▶ [INPUT DATA]
-.-.-
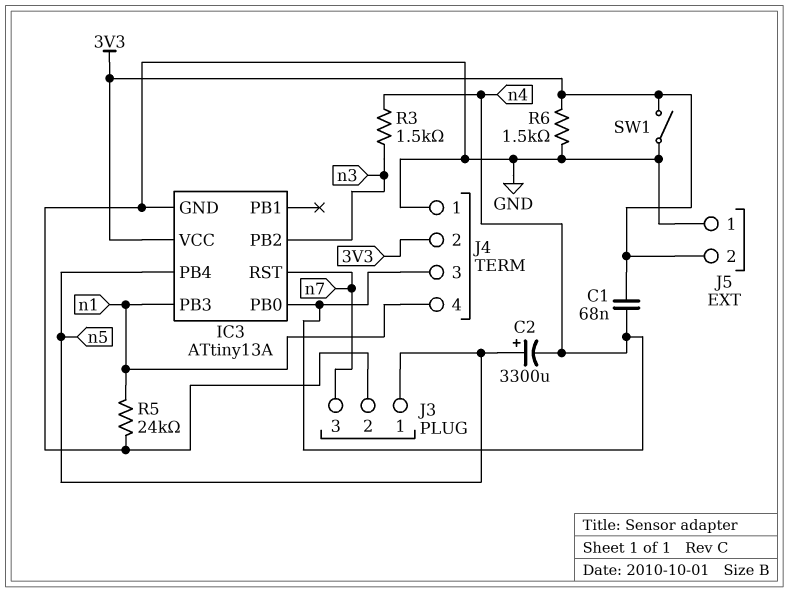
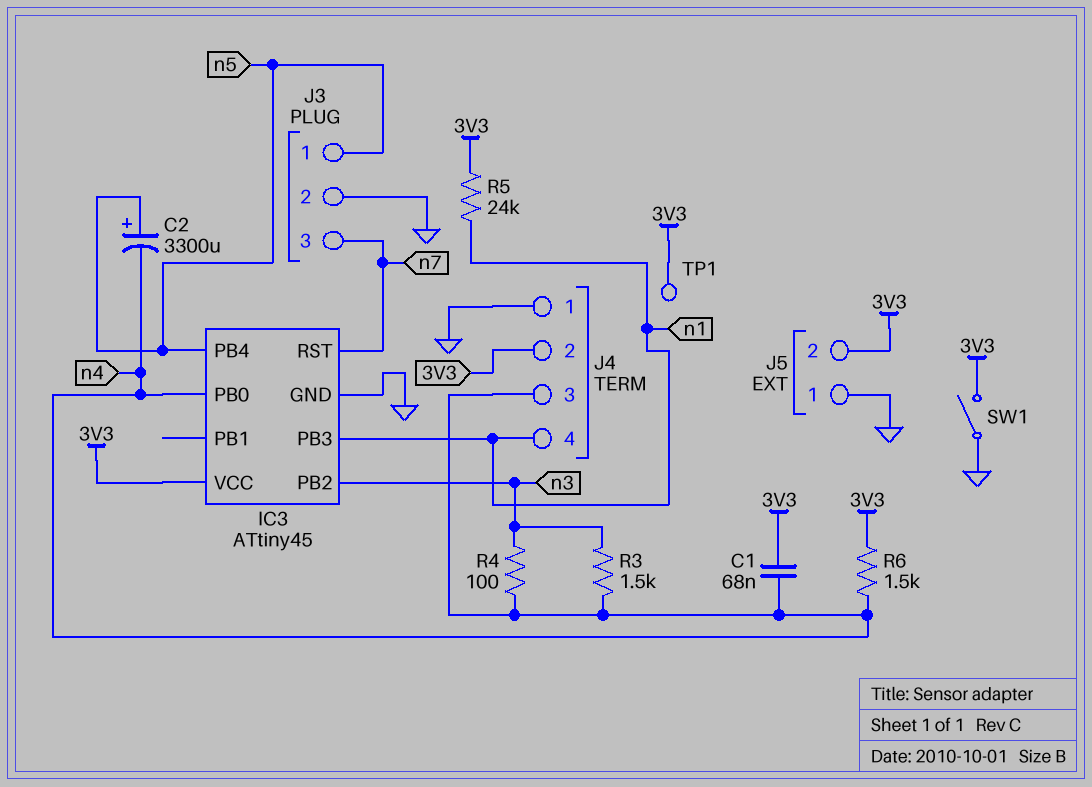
IC3: ATtiny13A -> ATtiny45
R4: none -> 100 (n3, n4)
R5: 24k (GND, n1) -> 24k (3V3, n1)
R6: 1.5k (3V3, GND) -> 1.5k (3V3, n4)
TP1: none -> test point (3V3)

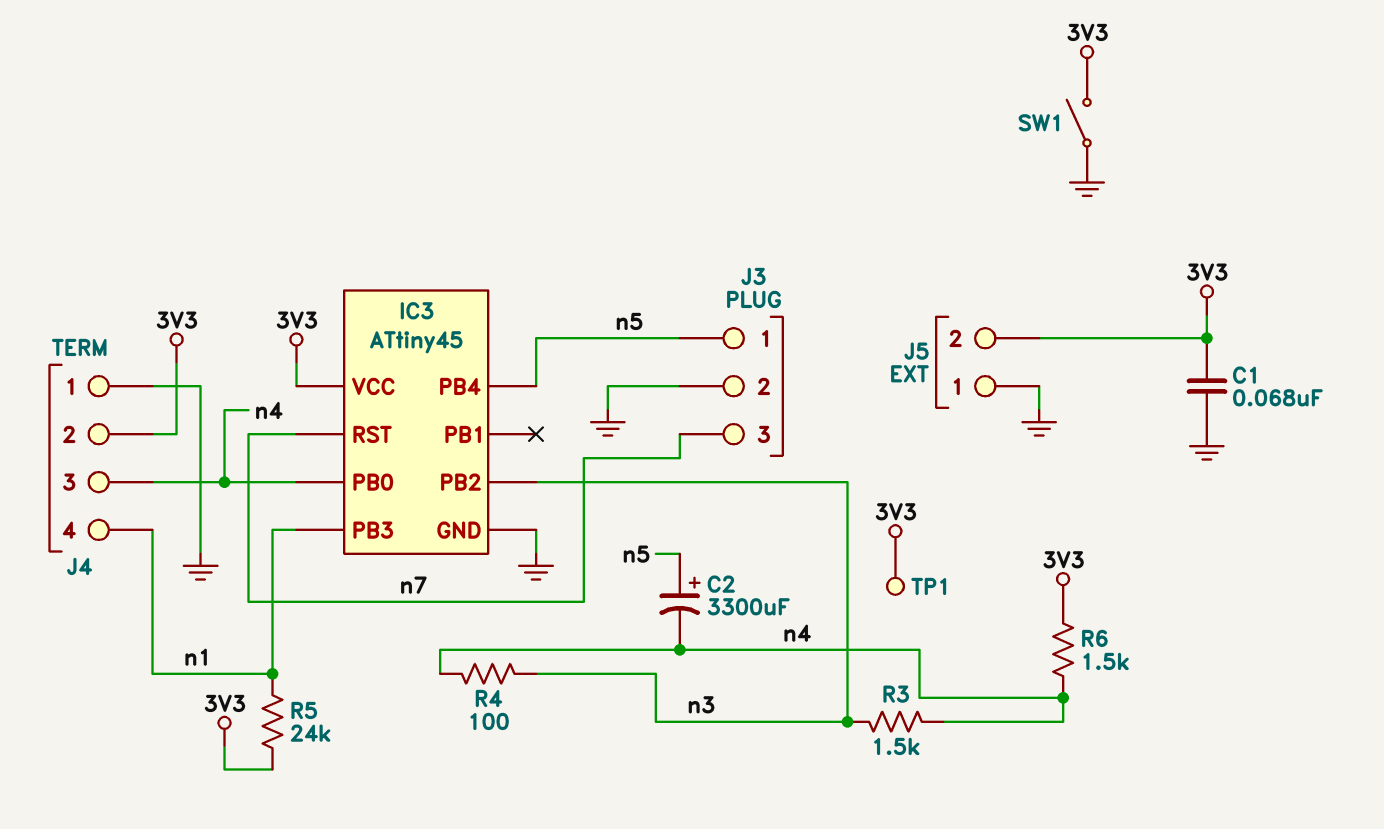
C1: 68nF (3V3, n4) -> 68nF (3V3, GND)

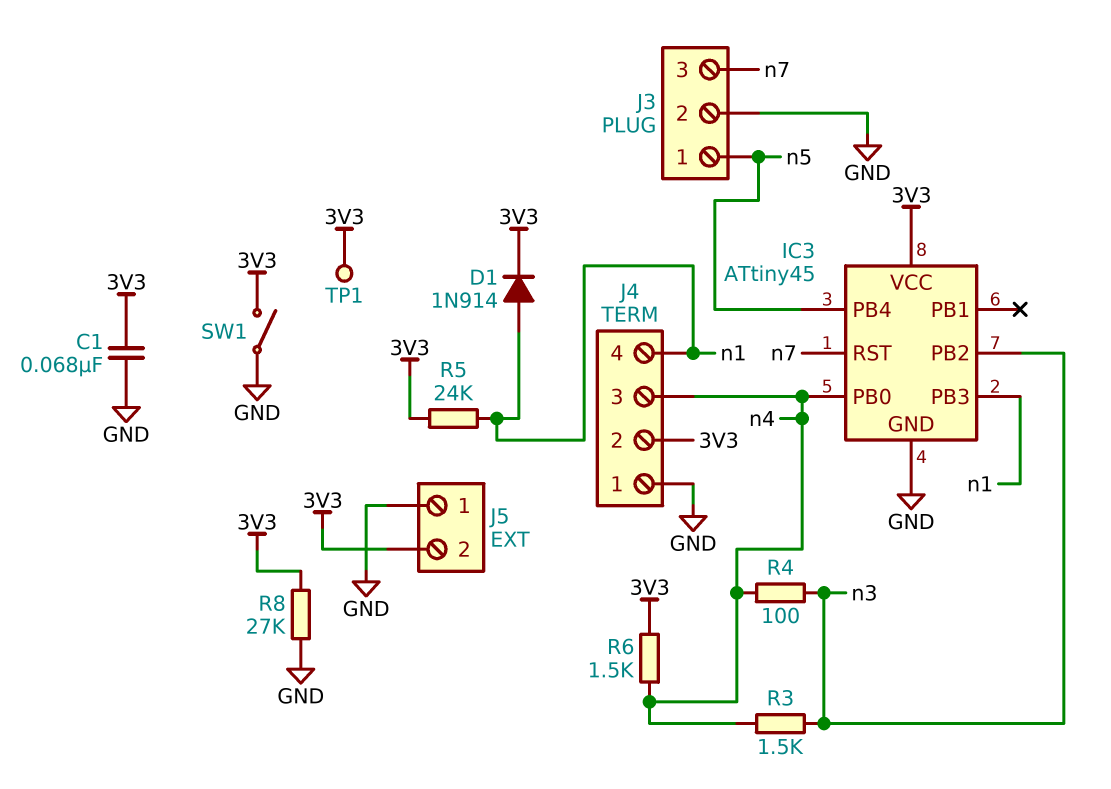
C2: 3300uF (plus n5, minus n4) -> none
D1: none -> diode 1N914 (A n1, K 3V3)
R8: none -> 27k (3V3, GND)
-.-.-
▶ [WORK REQUEST]
Identify how many lines in the entries above include the string "none", then state that number alone.

▶ [EXERCISE RESULT]
5